**WORK INSTRUCTION**.
Your answer must be an exact copy of the records, minus any pictures.

*** DATASET ***

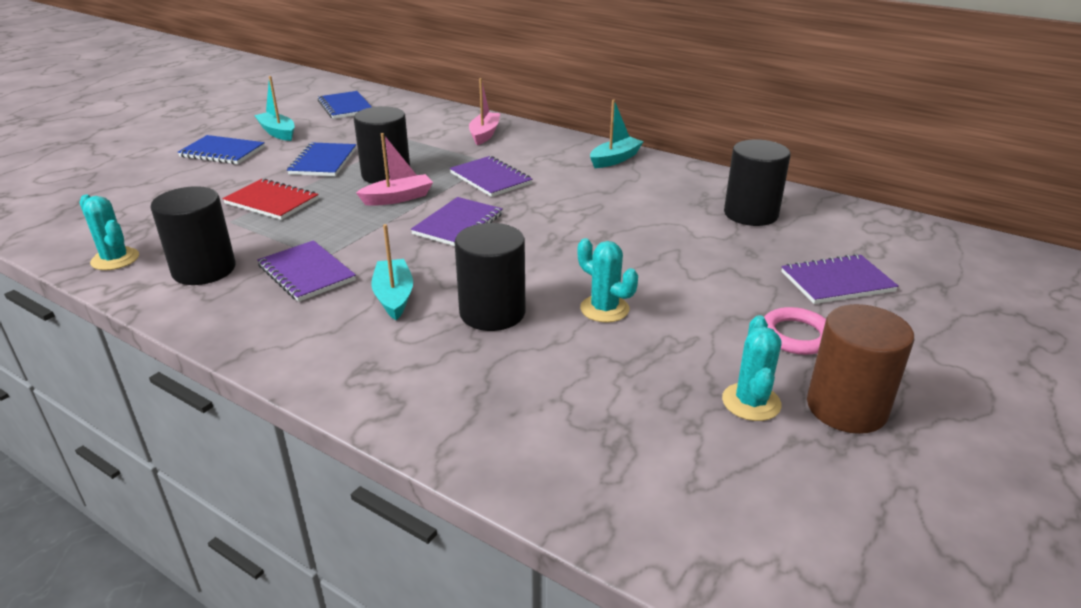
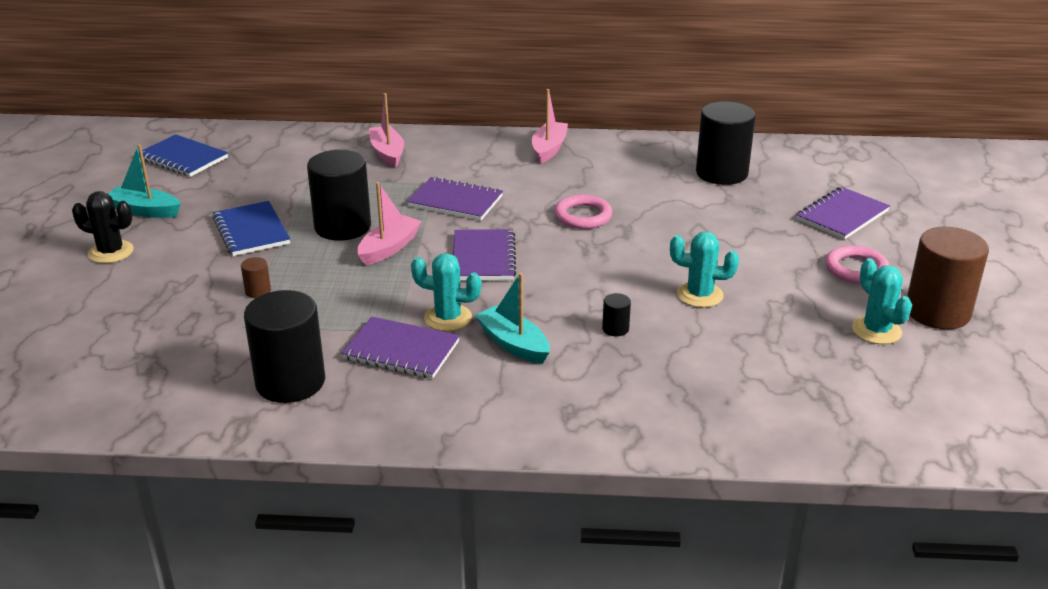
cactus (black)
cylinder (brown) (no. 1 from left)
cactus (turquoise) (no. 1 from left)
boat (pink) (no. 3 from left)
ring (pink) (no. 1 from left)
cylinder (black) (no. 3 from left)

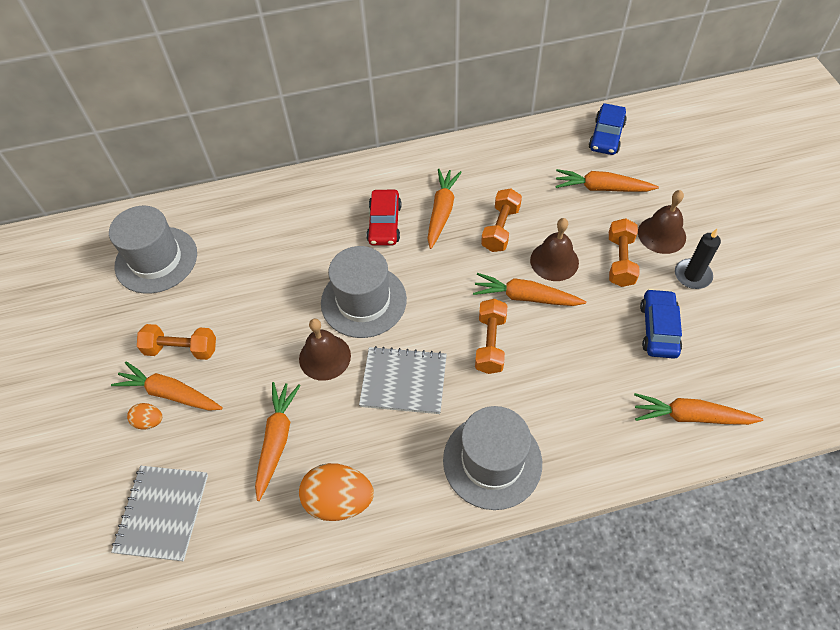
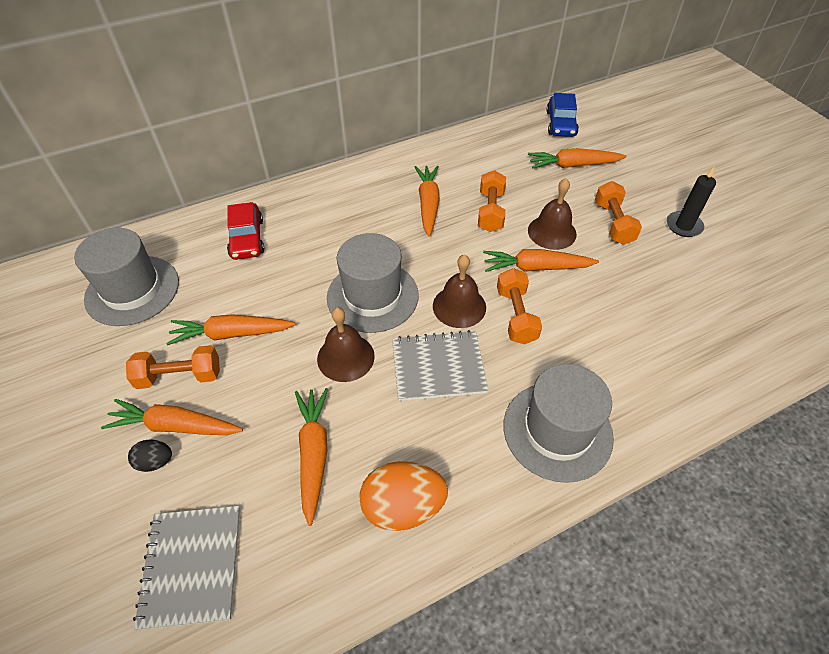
egg (black)
carrot (orange) (no. 2 from left)
car (red)
bell (brown) (no. 2 from left)
car (blue) (no. 2 from left in the first image)

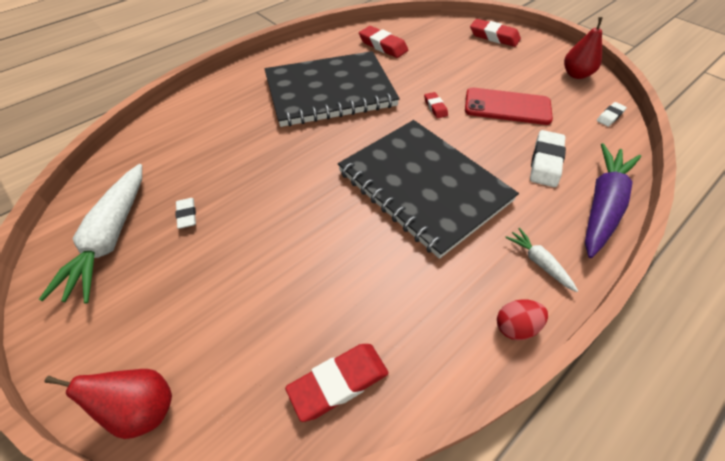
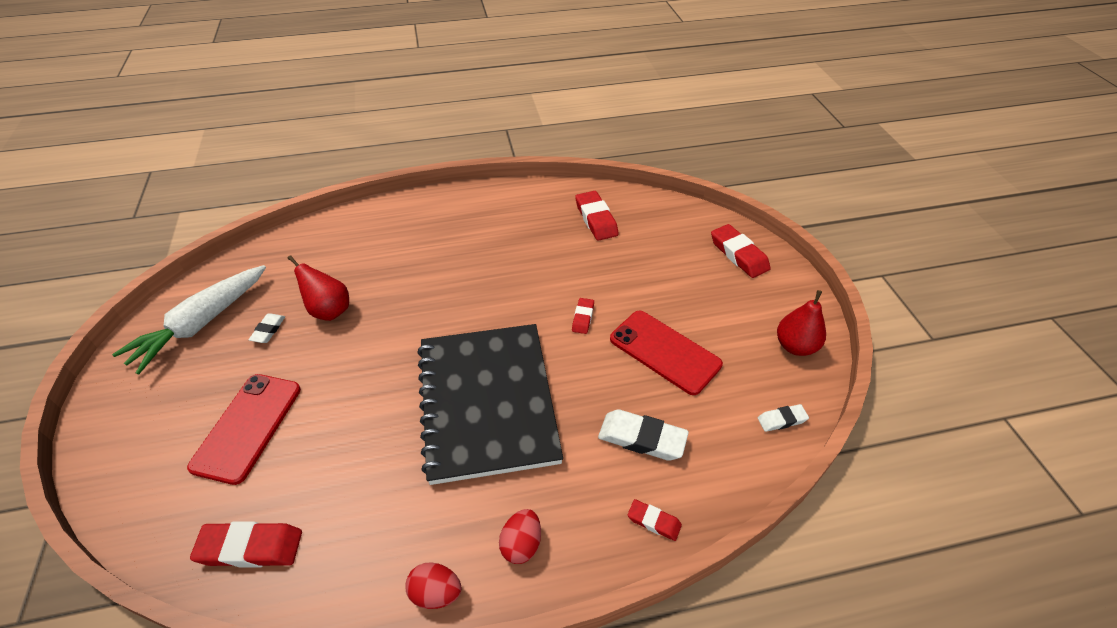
phone (red) (no. 1 from left)
pear (red) (no. 1 from left)
egg (red) (no. 2 from left)
eraser (white) (no. 2 from left)
eraser (red) (no. 4 from left)
notebook (black) (no. 1 from left in the first image)

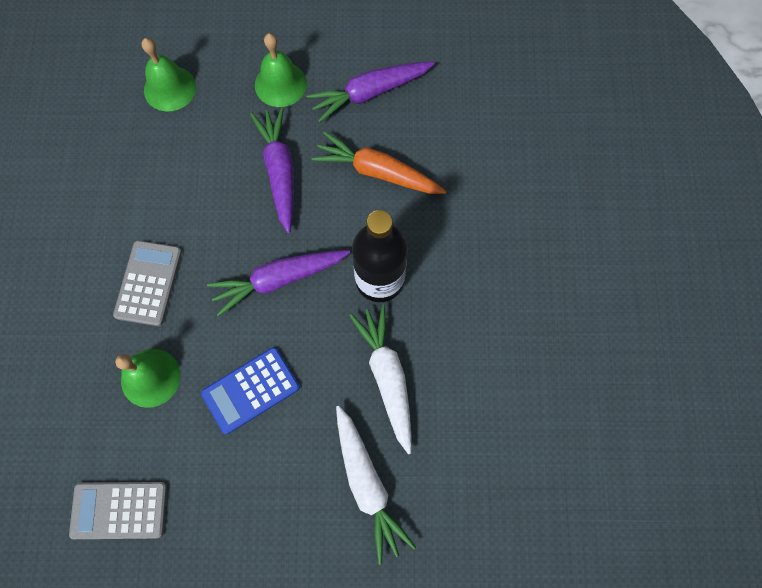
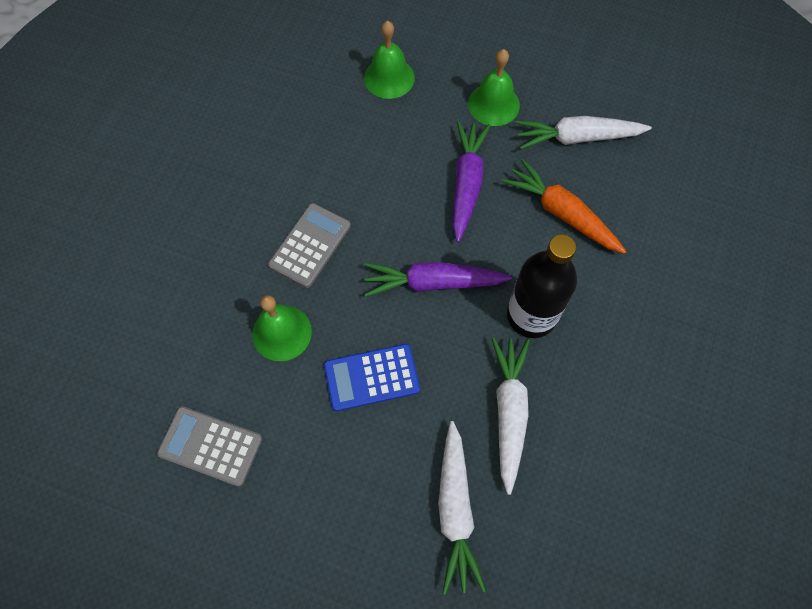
carrot (white) (no. 3 from left)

*** End of DATASET ***

**OUTPUT**.
cactus (black)
cylinder (brown) (no. 1 from left)
cactus (turquoise) (no. 1 from left)
boat (pink) (no. 3 from left)
ring (pink) (no. 1 from left)
cylinder (black) (no. 3 from left)

egg (black)
carrot (orange) (no. 2 from left)
car (red)
bell (brown) (no. 2 from left)
car (blue) (no. 2 from left in the first image)

phone (red) (no. 1 from left)
pear (red) (no. 1 from left)
egg (red) (no. 2 from left)
eraser (white) (no. 2 from left)
eraser (red) (no. 4 from left)
notebook (black) (no. 1 from left in the first image)

carrot (white) (no. 3 from left)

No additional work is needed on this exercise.